_Aim of the task_
Among the entries below, extract exactly the lines that run from the one with "bright_yellow_teapot 245, 228" through the one with "cobalt_road_cone 392, 334", both ends included.

_Data excerpts_

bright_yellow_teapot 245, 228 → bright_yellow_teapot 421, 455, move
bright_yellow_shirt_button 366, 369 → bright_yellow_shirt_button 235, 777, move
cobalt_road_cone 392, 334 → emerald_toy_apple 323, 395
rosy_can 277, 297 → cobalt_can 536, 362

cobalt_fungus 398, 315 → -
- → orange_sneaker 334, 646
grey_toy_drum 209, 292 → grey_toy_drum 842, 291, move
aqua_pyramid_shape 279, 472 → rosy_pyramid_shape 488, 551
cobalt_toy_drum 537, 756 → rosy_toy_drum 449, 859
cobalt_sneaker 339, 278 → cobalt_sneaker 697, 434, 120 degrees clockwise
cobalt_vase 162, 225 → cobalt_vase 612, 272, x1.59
---
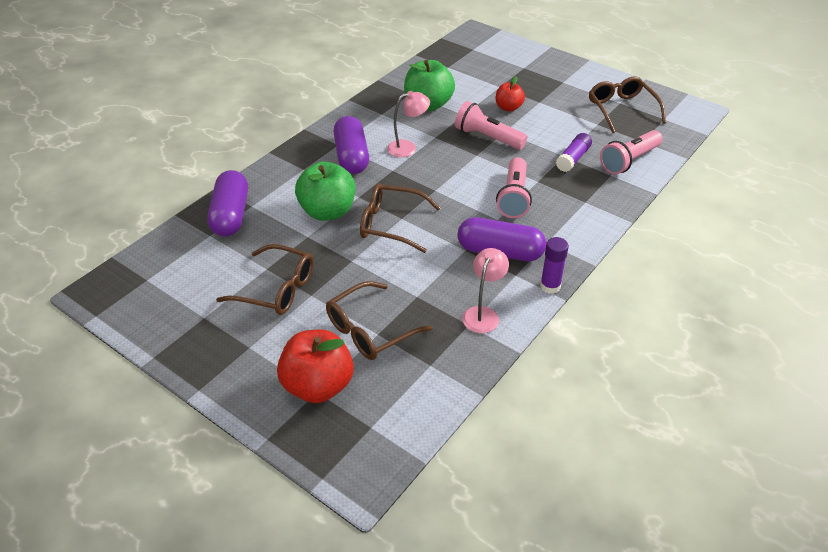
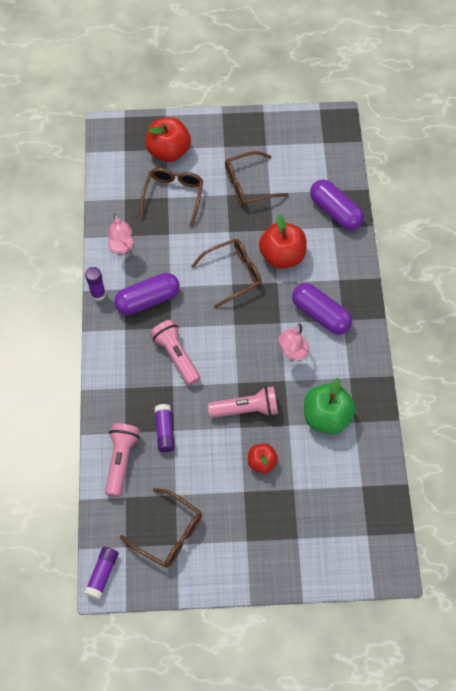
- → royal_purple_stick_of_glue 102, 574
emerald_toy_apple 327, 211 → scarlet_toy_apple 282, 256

_Exercise result_
bright_yellow_teapot 245, 228 → bright_yellow_teapot 421, 455, move
bright_yellow_shirt_button 366, 369 → bright_yellow_shirt_button 235, 777, move
cobalt_road_cone 392, 334 → emerald_toy_apple 323, 395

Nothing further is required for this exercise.